INSTRUCTIONS TO FOLLOW: Here is the task for the records below: repeat exactly the lines from the one with "C2: 100nF (+9V, DGND) -> 15nF (+9V, DGND)" to the one with "R2: 1k (DGND, N2) -> 6.8k (DGND, N2)", both included, and nothing else.

DATA TO USE:
○ ○ ○ ○

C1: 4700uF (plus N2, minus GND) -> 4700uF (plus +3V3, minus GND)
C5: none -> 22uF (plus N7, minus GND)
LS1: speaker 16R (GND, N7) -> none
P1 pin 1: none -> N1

○ ○ ○ ○

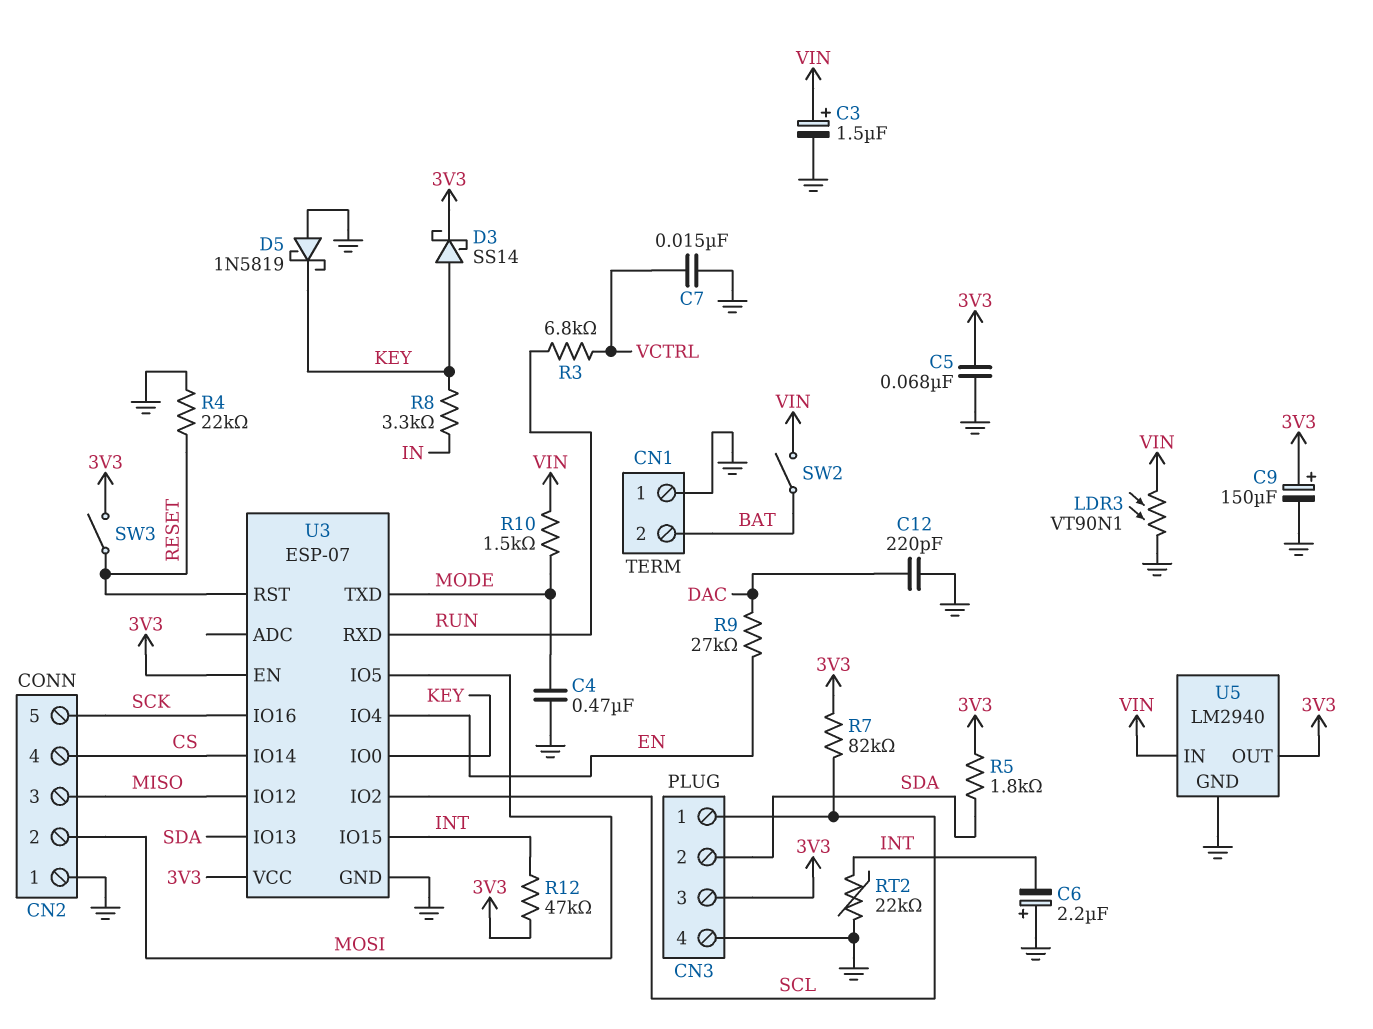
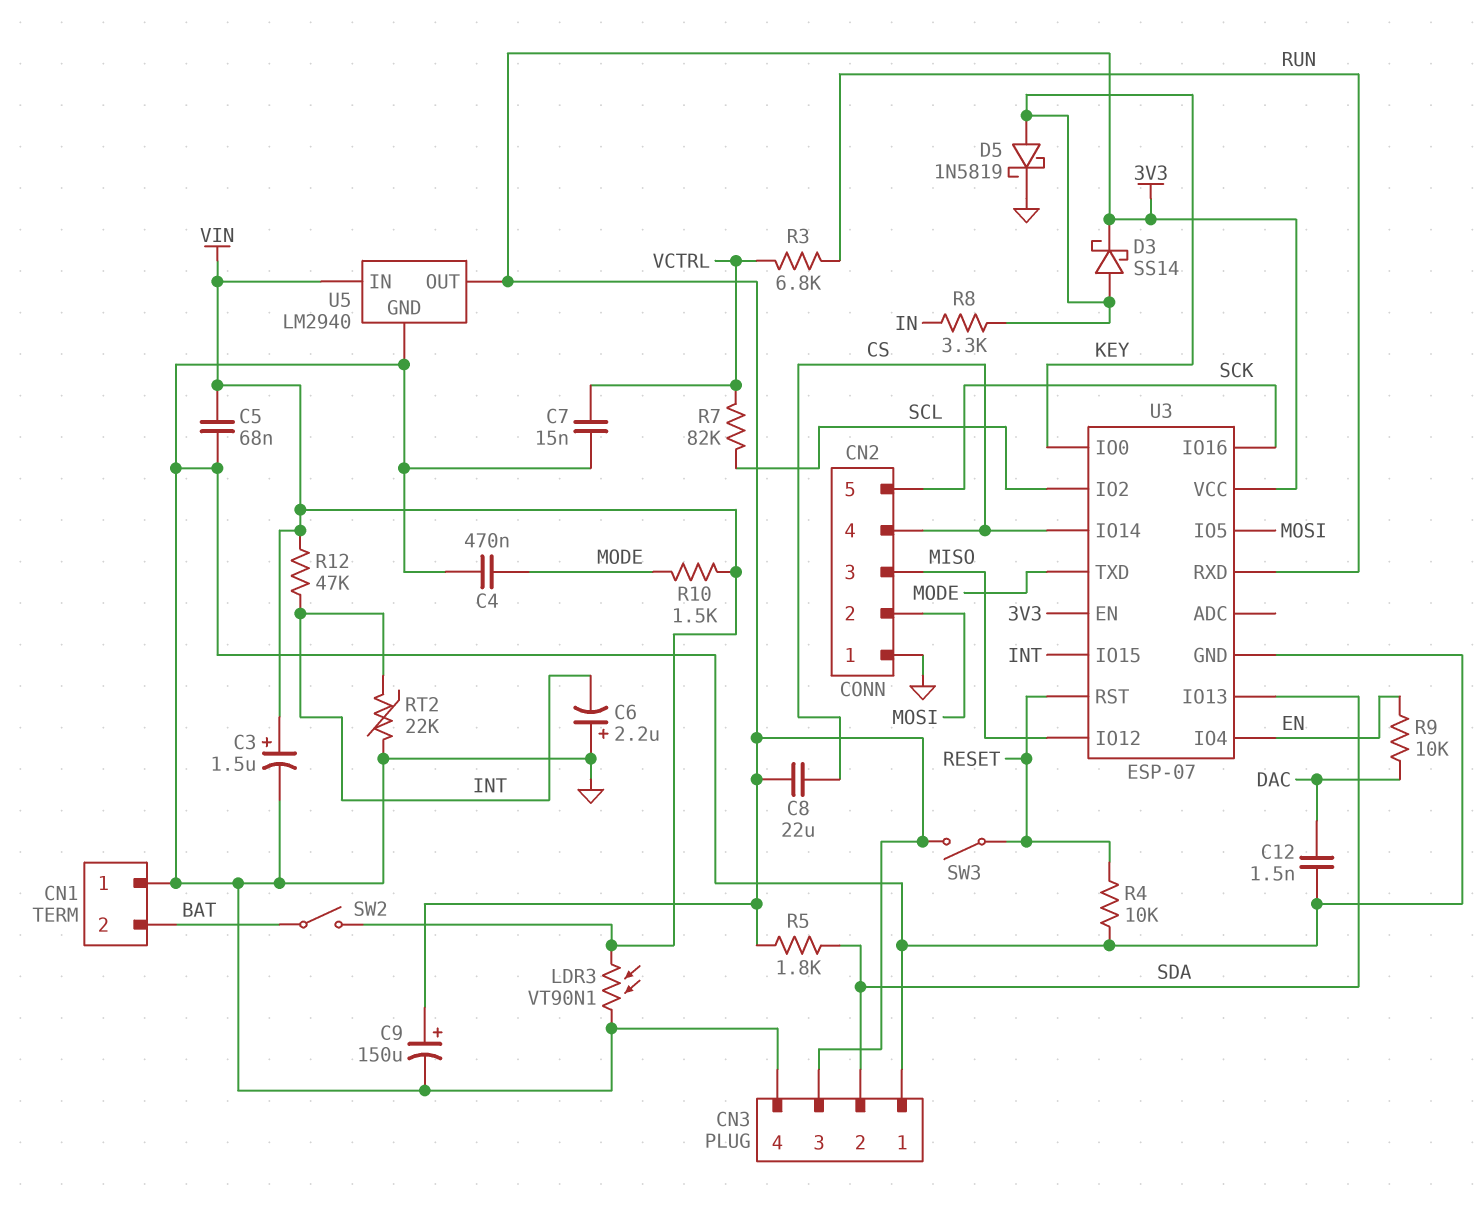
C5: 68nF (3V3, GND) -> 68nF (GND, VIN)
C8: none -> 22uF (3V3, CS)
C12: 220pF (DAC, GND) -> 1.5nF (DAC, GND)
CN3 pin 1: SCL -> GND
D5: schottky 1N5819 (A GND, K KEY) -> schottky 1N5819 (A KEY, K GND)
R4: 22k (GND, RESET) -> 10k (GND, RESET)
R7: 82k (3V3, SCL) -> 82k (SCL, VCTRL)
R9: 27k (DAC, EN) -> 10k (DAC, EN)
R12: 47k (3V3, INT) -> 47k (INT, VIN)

○ ○ ○ ○

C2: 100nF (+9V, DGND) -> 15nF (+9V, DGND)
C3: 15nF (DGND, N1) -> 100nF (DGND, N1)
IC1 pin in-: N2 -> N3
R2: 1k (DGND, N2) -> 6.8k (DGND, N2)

○ ○ ○ ○

TASK RESPONSE:
C2: 100nF (+9V, DGND) -> 15nF (+9V, DGND)
C3: 15nF (DGND, N1) -> 100nF (DGND, N1)
IC1 pin in-: N2 -> N3
R2: 1k (DGND, N2) -> 6.8k (DGND, N2)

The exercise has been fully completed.